Task directions: From the records that follow, copy every line that contains the word "purple".

───── Data for this task

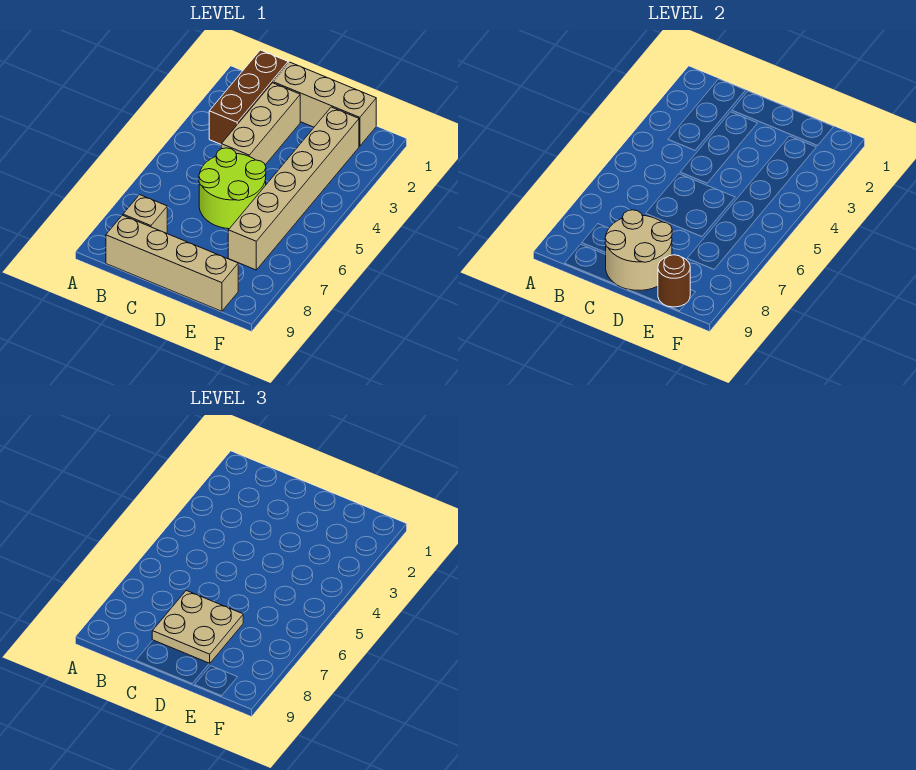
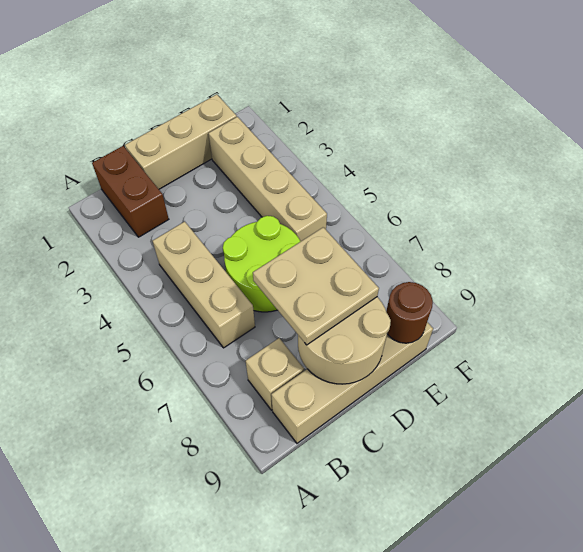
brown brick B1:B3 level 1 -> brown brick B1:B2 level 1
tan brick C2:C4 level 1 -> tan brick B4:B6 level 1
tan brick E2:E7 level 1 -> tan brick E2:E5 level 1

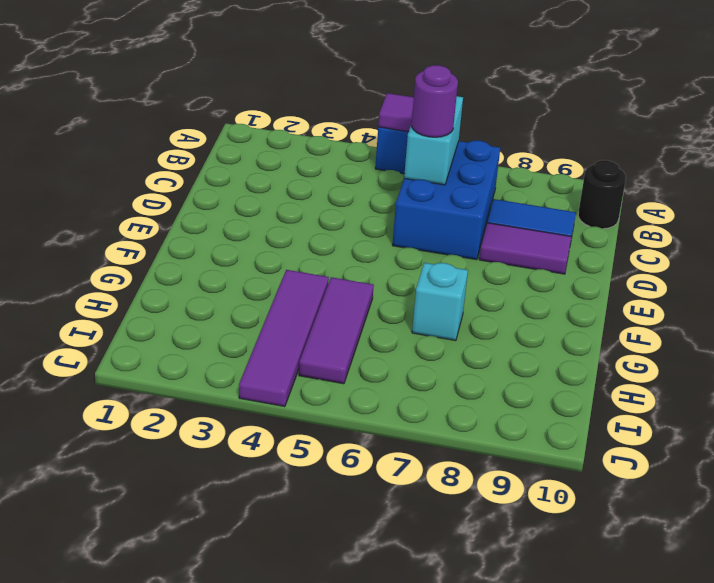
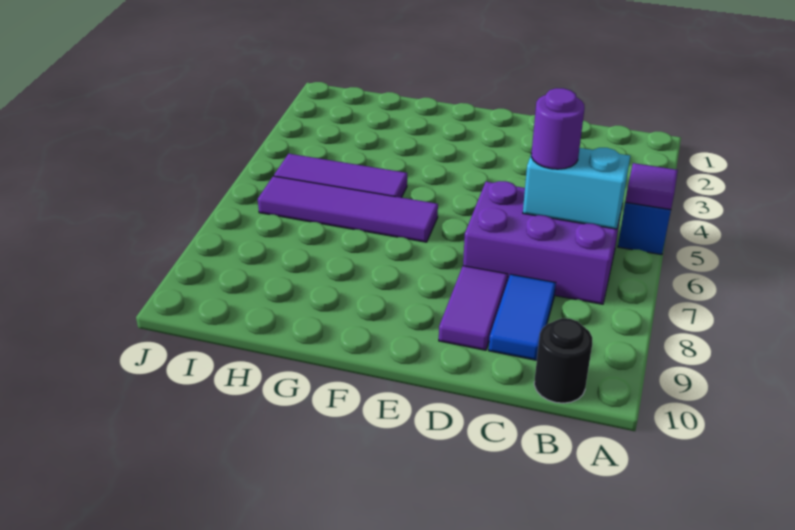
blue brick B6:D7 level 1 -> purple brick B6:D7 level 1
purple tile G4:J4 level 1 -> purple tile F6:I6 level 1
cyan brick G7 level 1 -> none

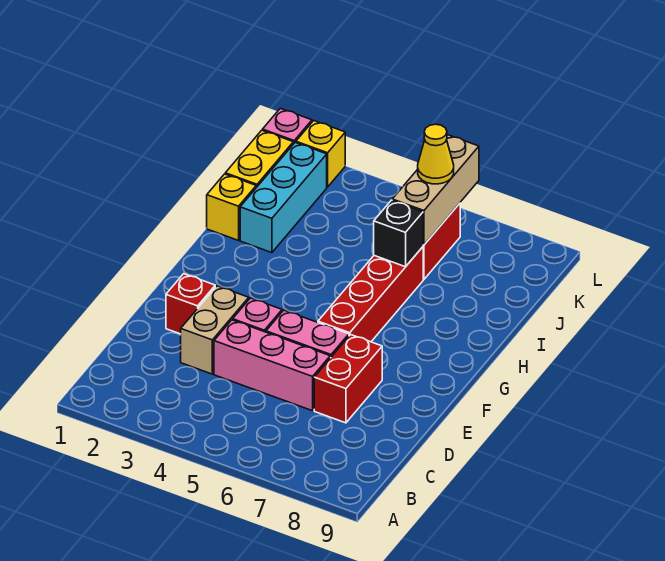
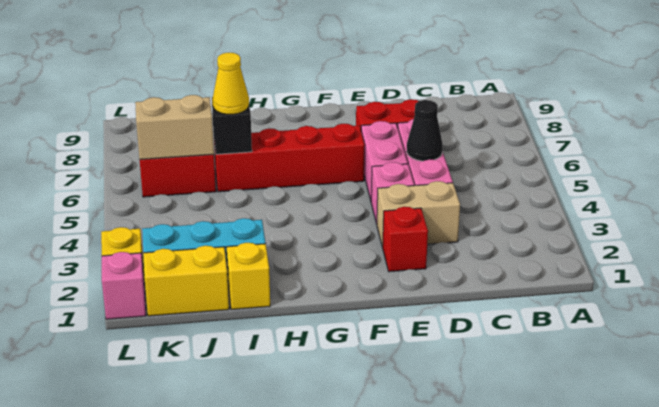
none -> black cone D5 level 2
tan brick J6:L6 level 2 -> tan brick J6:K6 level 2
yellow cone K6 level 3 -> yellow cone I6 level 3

──────────
───── Data for this task

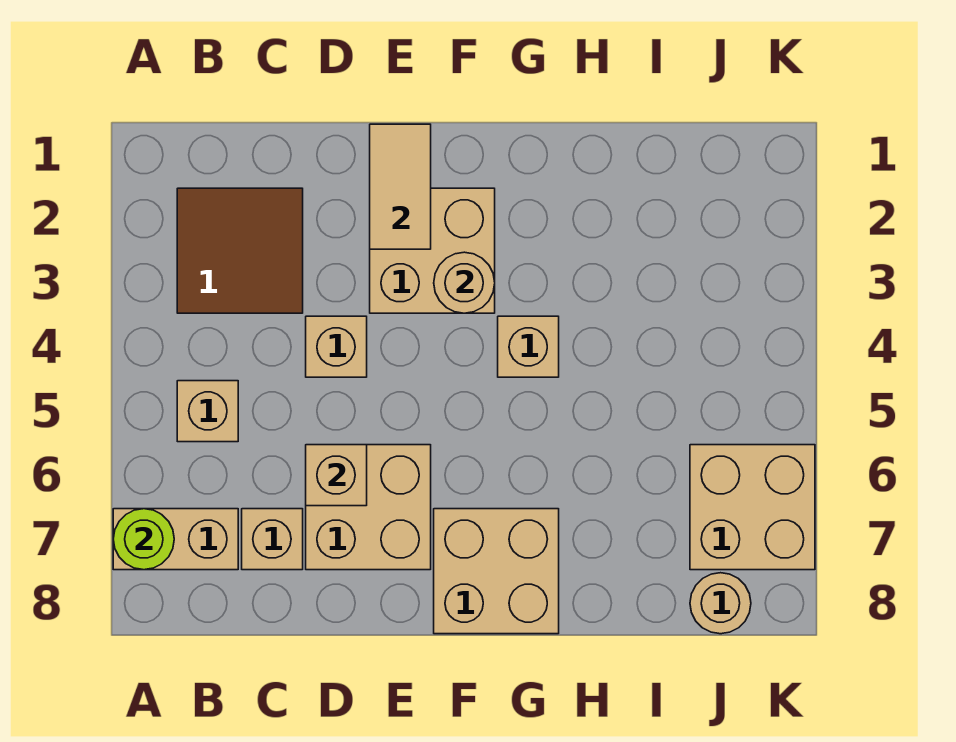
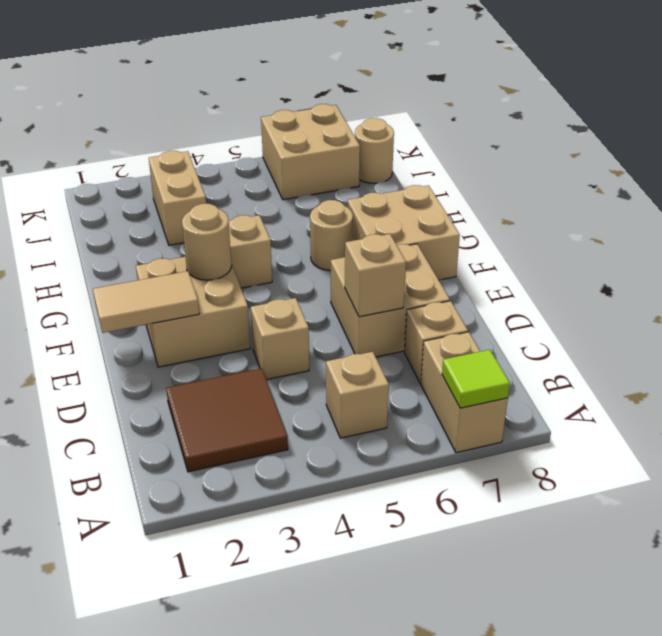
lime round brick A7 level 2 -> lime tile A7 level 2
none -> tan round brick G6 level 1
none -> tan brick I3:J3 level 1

──────────
───── Data for this task

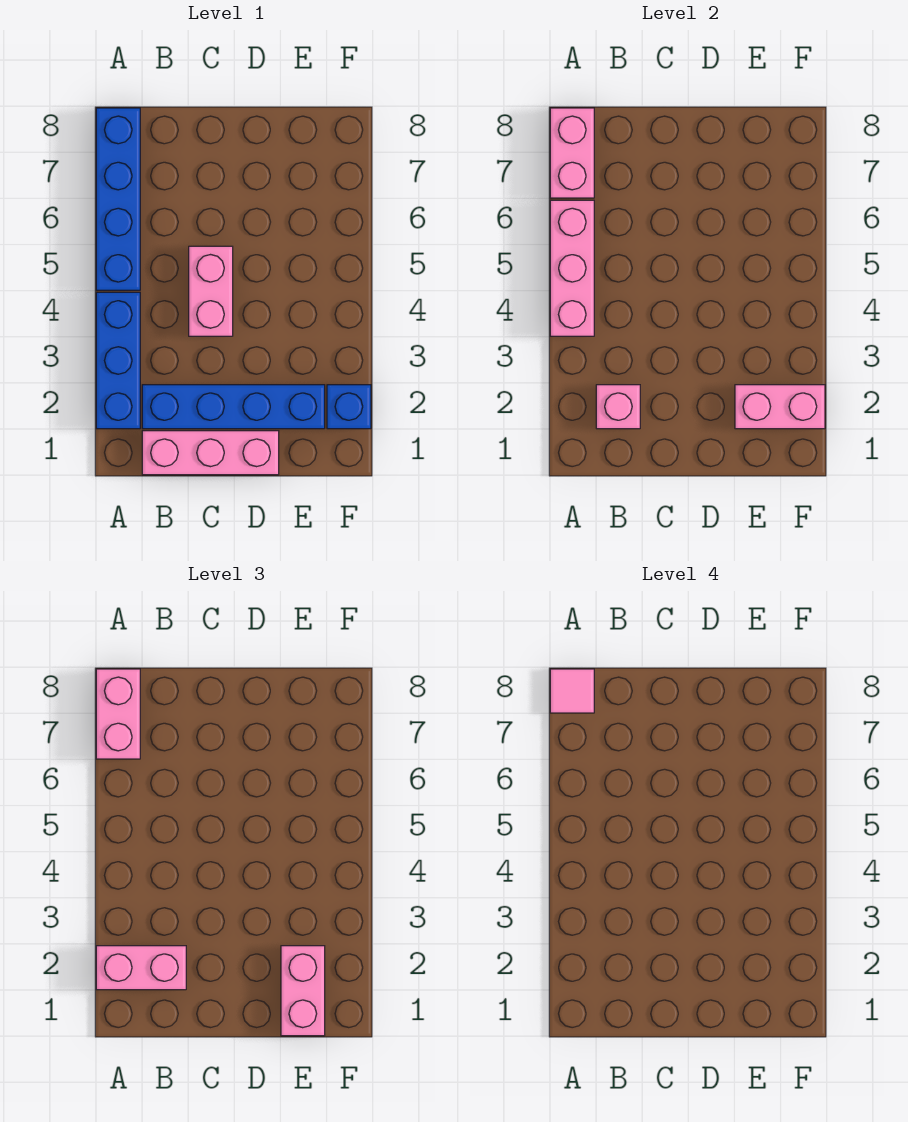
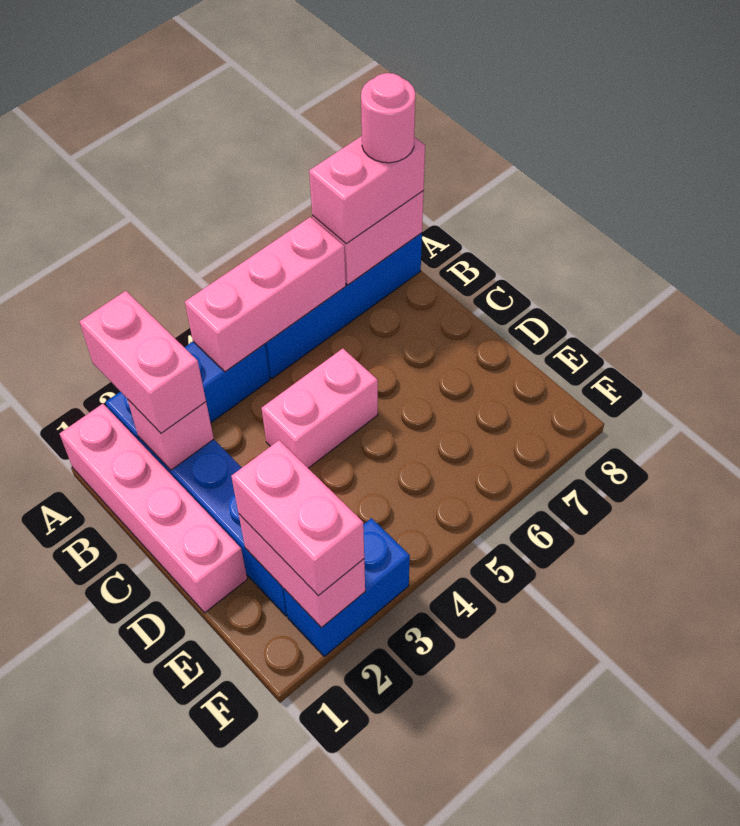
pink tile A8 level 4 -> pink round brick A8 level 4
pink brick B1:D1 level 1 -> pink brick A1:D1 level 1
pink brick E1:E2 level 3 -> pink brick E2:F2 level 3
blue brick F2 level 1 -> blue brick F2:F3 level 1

──────────

Written solution:
blue brick B6:D7 level 1 -> purple brick B6:D7 level 1
purple tile G4:J4 level 1 -> purple tile F6:I6 level 1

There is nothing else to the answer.